- Task to carry out -
Scan the records below and say how many lines include the word "semicircle", giving no other text.

(Before-and-after coordinate records)
● ● ● ● ● ● ●

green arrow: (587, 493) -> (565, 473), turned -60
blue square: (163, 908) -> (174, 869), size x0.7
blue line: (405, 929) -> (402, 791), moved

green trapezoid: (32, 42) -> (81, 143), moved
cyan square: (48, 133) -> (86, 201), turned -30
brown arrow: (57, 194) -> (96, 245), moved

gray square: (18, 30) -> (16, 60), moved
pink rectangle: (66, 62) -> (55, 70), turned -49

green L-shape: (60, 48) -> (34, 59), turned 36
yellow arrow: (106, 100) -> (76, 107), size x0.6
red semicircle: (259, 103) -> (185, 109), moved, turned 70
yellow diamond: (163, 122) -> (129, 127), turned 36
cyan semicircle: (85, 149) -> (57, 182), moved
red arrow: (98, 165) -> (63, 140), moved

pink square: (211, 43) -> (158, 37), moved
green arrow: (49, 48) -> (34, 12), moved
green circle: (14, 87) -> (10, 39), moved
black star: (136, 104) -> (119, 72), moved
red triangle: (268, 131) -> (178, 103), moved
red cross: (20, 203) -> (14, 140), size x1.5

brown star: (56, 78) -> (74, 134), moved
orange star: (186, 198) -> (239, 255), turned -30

● ● ● ● ● ● ●

- Solution to this problem -
2